__Task brief__:
The data below calls for an exact copy.

__Material for this exercise__:
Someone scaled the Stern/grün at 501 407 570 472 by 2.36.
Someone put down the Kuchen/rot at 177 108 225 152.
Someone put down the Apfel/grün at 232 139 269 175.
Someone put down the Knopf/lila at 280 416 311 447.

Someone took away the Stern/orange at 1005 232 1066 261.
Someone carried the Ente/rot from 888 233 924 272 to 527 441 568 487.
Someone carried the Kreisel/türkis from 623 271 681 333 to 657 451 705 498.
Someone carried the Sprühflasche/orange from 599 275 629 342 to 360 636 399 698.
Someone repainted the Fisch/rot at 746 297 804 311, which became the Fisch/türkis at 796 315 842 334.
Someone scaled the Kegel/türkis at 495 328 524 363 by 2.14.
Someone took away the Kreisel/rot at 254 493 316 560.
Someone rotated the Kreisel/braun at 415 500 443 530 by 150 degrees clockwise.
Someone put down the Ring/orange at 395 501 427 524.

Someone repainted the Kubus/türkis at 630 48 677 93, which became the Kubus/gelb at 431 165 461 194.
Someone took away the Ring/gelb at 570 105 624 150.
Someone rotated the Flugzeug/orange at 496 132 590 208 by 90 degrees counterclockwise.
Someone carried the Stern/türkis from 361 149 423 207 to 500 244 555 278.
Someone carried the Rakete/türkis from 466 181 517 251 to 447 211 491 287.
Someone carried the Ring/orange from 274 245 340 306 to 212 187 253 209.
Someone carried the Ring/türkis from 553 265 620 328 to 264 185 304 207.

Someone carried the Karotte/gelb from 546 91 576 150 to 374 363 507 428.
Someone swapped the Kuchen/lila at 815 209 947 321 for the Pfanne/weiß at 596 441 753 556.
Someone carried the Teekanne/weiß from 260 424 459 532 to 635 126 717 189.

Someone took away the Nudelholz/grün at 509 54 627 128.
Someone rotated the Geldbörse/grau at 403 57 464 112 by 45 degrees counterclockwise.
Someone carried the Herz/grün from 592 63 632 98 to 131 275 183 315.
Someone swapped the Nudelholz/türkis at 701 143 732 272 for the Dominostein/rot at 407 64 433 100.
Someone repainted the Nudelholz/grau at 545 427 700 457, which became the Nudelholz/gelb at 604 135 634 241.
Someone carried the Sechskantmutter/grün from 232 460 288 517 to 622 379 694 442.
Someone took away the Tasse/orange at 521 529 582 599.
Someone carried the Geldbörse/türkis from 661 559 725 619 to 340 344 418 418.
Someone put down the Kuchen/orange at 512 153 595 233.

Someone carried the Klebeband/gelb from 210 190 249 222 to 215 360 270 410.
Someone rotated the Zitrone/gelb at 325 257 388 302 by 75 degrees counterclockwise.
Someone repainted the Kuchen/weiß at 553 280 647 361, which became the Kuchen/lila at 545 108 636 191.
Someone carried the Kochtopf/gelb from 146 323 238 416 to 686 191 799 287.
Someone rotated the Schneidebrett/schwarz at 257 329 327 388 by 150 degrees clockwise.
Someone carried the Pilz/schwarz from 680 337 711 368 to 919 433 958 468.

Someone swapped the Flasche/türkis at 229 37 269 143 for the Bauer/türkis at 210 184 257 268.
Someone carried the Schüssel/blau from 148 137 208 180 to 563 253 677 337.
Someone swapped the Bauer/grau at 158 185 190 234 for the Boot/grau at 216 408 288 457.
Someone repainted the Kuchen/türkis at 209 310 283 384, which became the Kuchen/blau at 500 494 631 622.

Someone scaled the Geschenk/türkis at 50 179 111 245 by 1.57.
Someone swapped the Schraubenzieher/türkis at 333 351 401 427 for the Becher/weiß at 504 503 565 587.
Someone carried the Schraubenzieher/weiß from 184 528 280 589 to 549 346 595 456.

__Reply__:
Someone scaled the Stern/grün at 501 407 570 472 by 2.36.
Someone put down the Kuchen/rot at 177 108 225 152.
Someone put down the Apfel/grün at 232 139 269 175.
Someone put down the Knopf/lila at 280 416 311 447.

Someone took away the Stern/orange at 1005 232 1066 261.
Someone carried the Ente/rot from 888 233 924 272 to 527 441 568 487.
Someone carried the Kreisel/türkis from 623 271 681 333 to 657 451 705 498.
Someone carried the Sprühflasche/orange from 599 275 629 342 to 360 636 399 698.
Someone repainted the Fisch/rot at 746 297 804 311, which became the Fisch/türkis at 796 315 842 334.
Someone scaled the Kegel/türkis at 495 328 524 363 by 2.14.
Someone took away the Kreisel/rot at 254 493 316 560.
Someone rotated the Kreisel/braun at 415 500 443 530 by 150 degrees clockwise.
Someone put down the Ring/orange at 395 501 427 524.

Someone repainted the Kubus/türkis at 630 48 677 93, which became the Kubus/gelb at 431 165 461 194.
Someone took away the Ring/gelb at 570 105 624 150.
Someone rotated the Flugzeug/orange at 496 132 590 208 by 90 degrees counterclockwise.
Someone carried the Stern/türkis from 361 149 423 207 to 500 244 555 278.
Someone carried the Rakete/türkis from 466 181 517 251 to 447 211 491 287.
Someone carried the Ring/orange from 274 245 340 306 to 212 187 253 209.
Someone carried the Ring/türkis from 553 265 620 328 to 264 185 304 207.

Someone carried the Karotte/gelb from 546 91 576 150 to 374 363 507 428.
Someone swapped the Kuchen/lila at 815 209 947 321 for the Pfanne/weiß at 596 441 753 556.
Someone carried the Teekanne/weiß from 260 424 459 532 to 635 126 717 189.

Someone took away the Nudelholz/grün at 509 54 627 128.
Someone rotated the Geldbörse/grau at 403 57 464 112 by 45 degrees counterclockwise.
Someone carried the Herz/grün from 592 63 632 98 to 131 275 183 315.
Someone swapped the Nudelholz/türkis at 701 143 732 272 for the Dominostein/rot at 407 64 433 100.
Someone repainted the Nudelholz/grau at 545 427 700 457, which became the Nudelholz/gelb at 604 135 634 241.
Someone carried the Sechskantmutter/grün from 232 460 288 517 to 622 379 694 442.
Someone took away the Tasse/orange at 521 529 582 599.
Someone carried the Geldbörse/türkis from 661 559 725 619 to 340 344 418 418.
Someone put down the Kuchen/orange at 512 153 595 233.

Someone carried the Klebeband/gelb from 210 190 249 222 to 215 360 270 410.
Someone rotated the Zitrone/gelb at 325 257 388 302 by 75 degrees counterclockwise.
Someone repainted the Kuchen/weiß at 553 280 647 361, which became the Kuchen/lila at 545 108 636 191.
Someone carried the Kochtopf/gelb from 146 323 238 416 to 686 191 799 287.
Someone rotated the Schneidebrett/schwarz at 257 329 327 388 by 150 degrees clockwise.
Someone carried the Pilz/schwarz from 680 337 711 368 to 919 433 958 468.

Someone swapped the Flasche/türkis at 229 37 269 143 for the Bauer/türkis at 210 184 257 268.
Someone carried the Schüssel/blau from 148 137 208 180 to 563 253 677 337.
Someone swapped the Bauer/grau at 158 185 190 234 for the Boot/grau at 216 408 288 457.
Someone repainted the Kuchen/türkis at 209 310 283 384, which became the Kuchen/blau at 500 494 631 622.

Someone scaled the Geschenk/türkis at 50 179 111 245 by 1.57.
Someone swapped the Schraubenzieher/türkis at 333 351 401 427 for the Becher/weiß at 504 503 565 587.
Someone carried the Schraubenzieher/weiß from 184 528 280 589 to 549 346 595 456.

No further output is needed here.